Data Start Marker
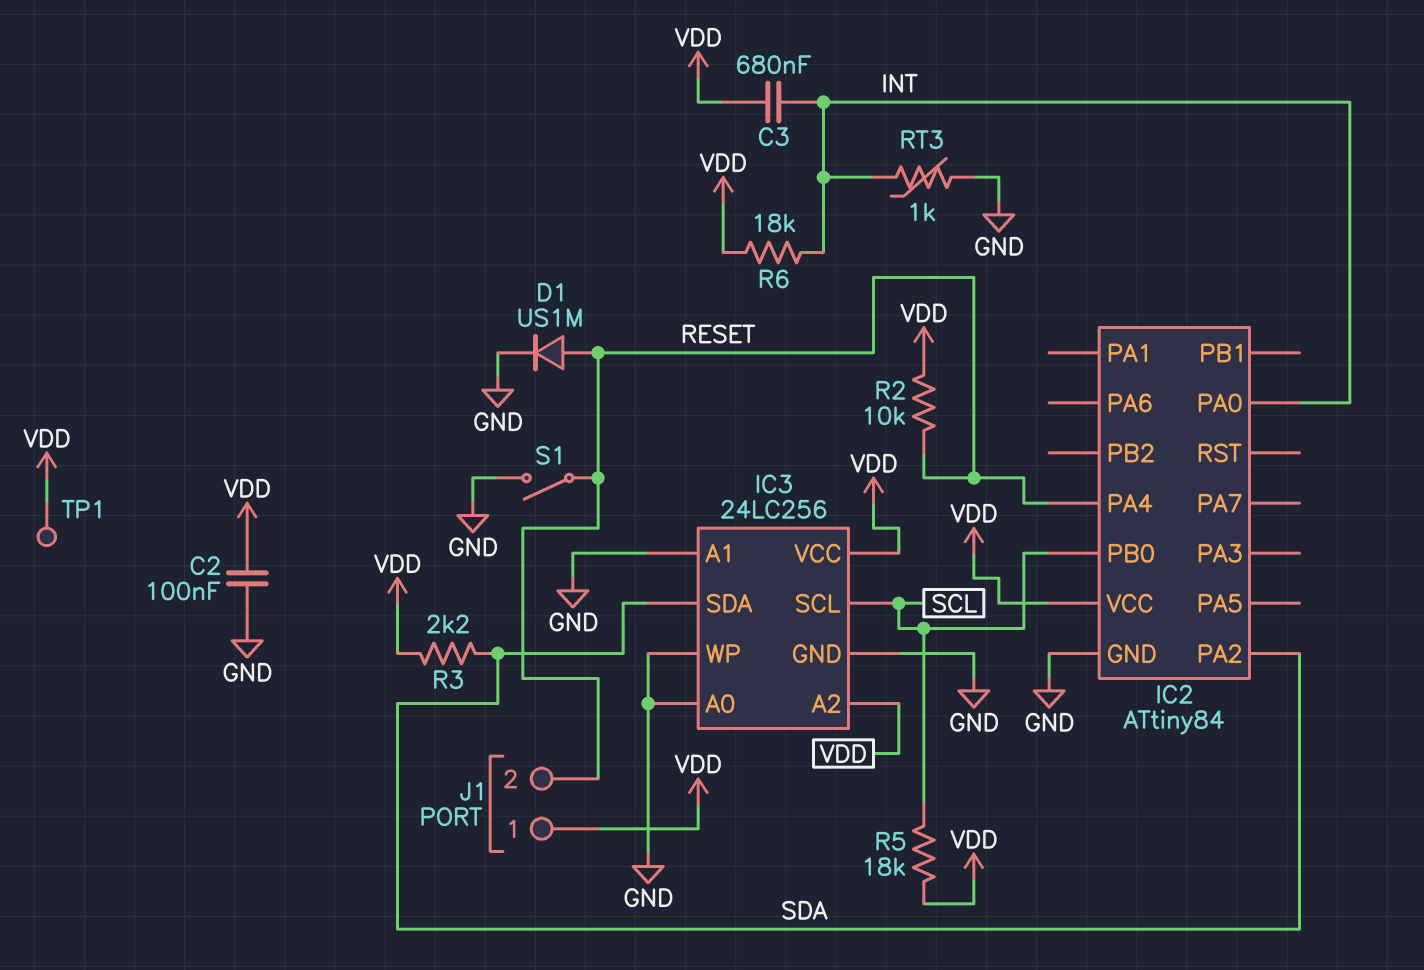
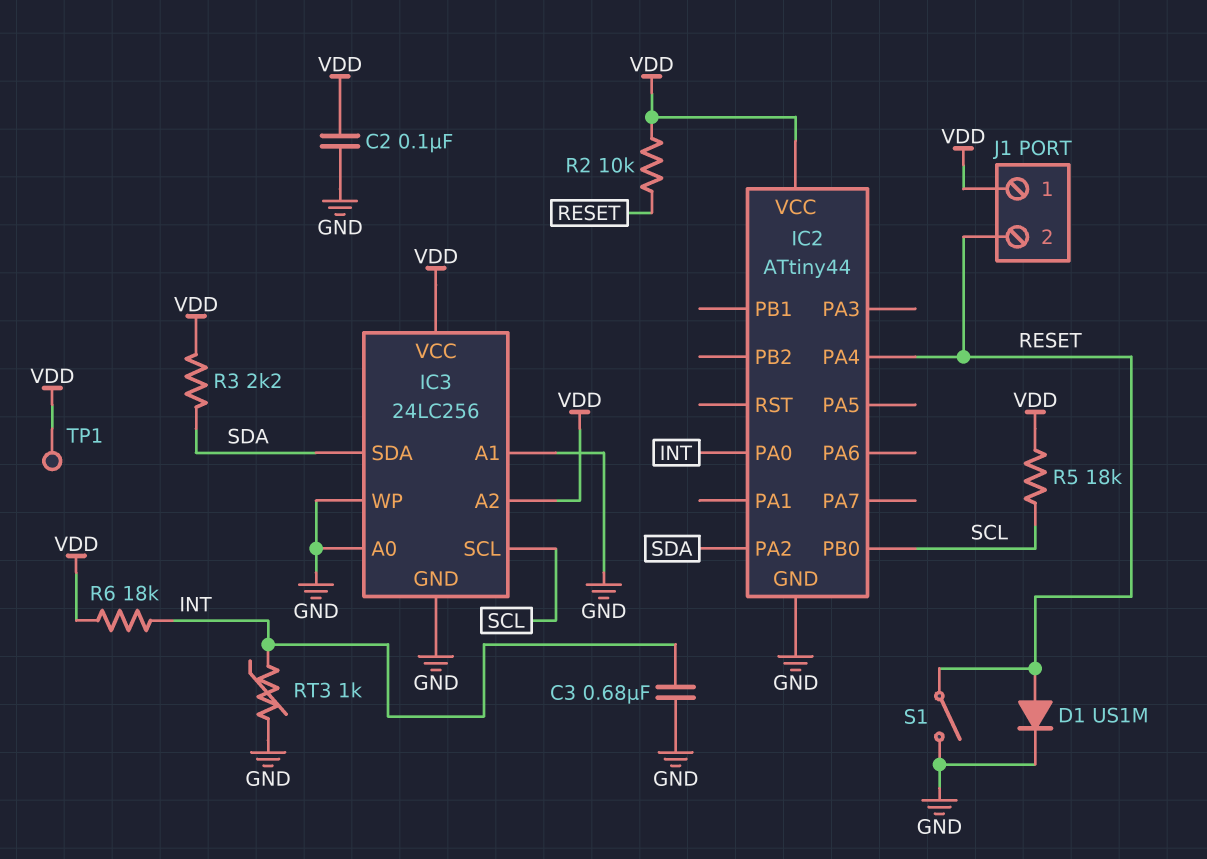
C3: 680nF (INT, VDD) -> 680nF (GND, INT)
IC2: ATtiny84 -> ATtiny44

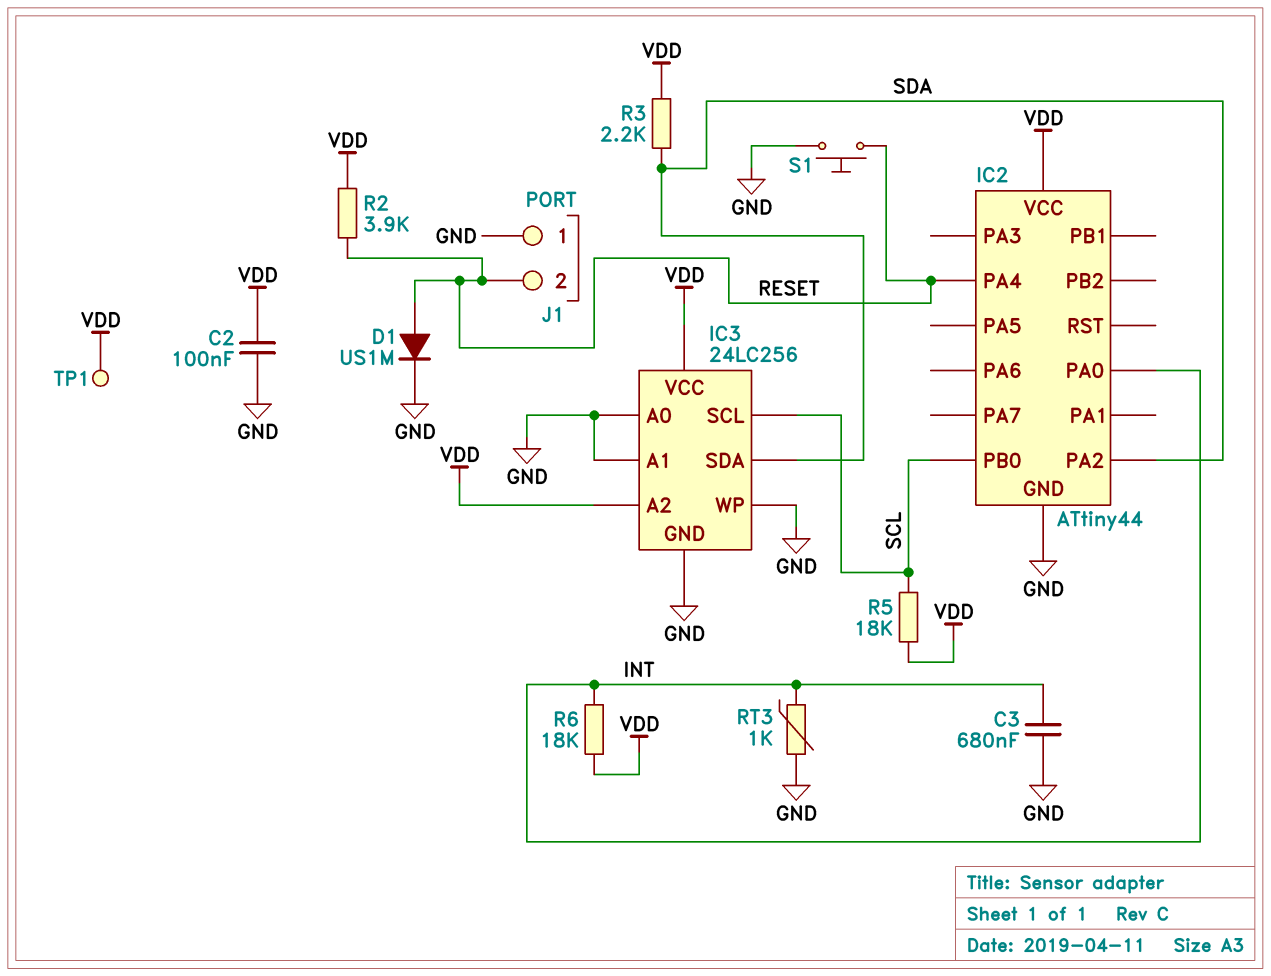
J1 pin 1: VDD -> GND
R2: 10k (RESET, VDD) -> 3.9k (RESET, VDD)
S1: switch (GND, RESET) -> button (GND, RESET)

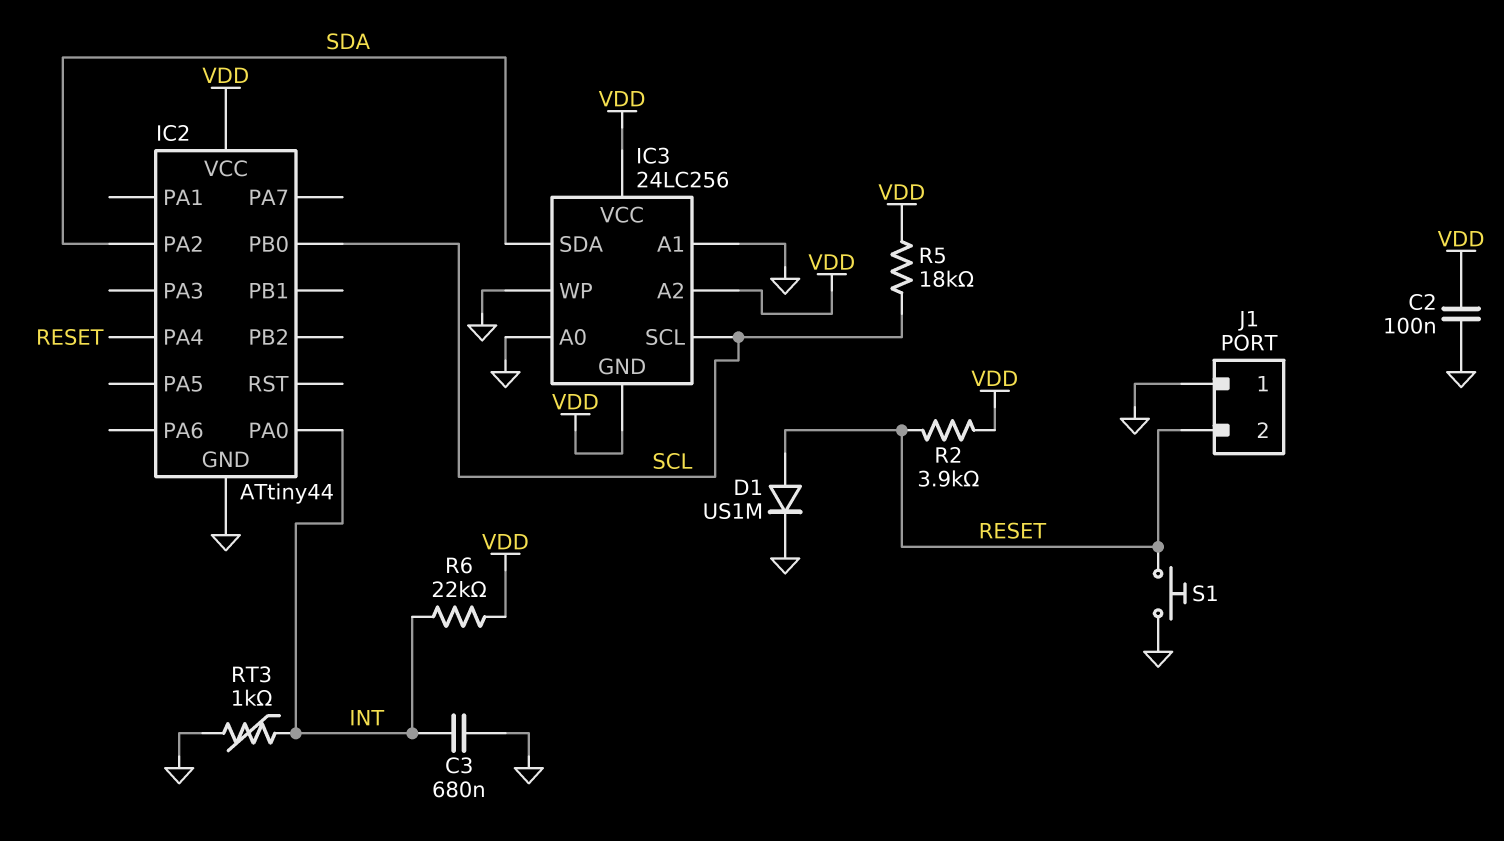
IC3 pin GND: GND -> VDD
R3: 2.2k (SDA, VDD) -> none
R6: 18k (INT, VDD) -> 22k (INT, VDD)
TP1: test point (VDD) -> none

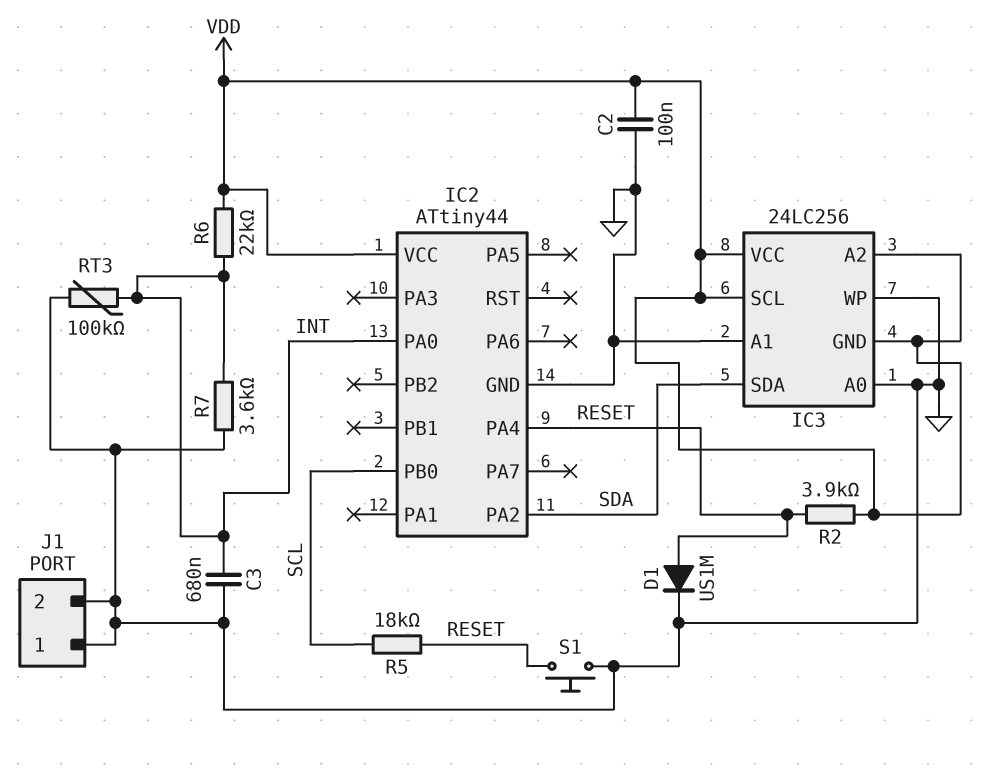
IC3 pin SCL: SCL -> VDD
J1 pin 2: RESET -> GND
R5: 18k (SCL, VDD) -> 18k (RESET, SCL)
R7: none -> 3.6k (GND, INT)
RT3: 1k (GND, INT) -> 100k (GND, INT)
Data End Marker
Task instructions: Make an exact copy of the records above, one that has none of the pictures.

Answer space:
C3: 680nF (INT, VDD) -> 680nF (GND, INT)
IC2: ATtiny84 -> ATtiny44

J1 pin 1: VDD -> GND
R2: 10k (RESET, VDD) -> 3.9k (RESET, VDD)
S1: switch (GND, RESET) -> button (GND, RESET)

IC3 pin GND: GND -> VDD
R3: 2.2k (SDA, VDD) -> none
R6: 18k (INT, VDD) -> 22k (INT, VDD)
TP1: test point (VDD) -> none

IC3 pin SCL: SCL -> VDD
J1 pin 2: RESET -> GND
R5: 18k (SCL, VDD) -> 18k (RESET, SCL)
R7: none -> 3.6k (GND, INT)
RT3: 1k (GND, INT) -> 100k (GND, INT)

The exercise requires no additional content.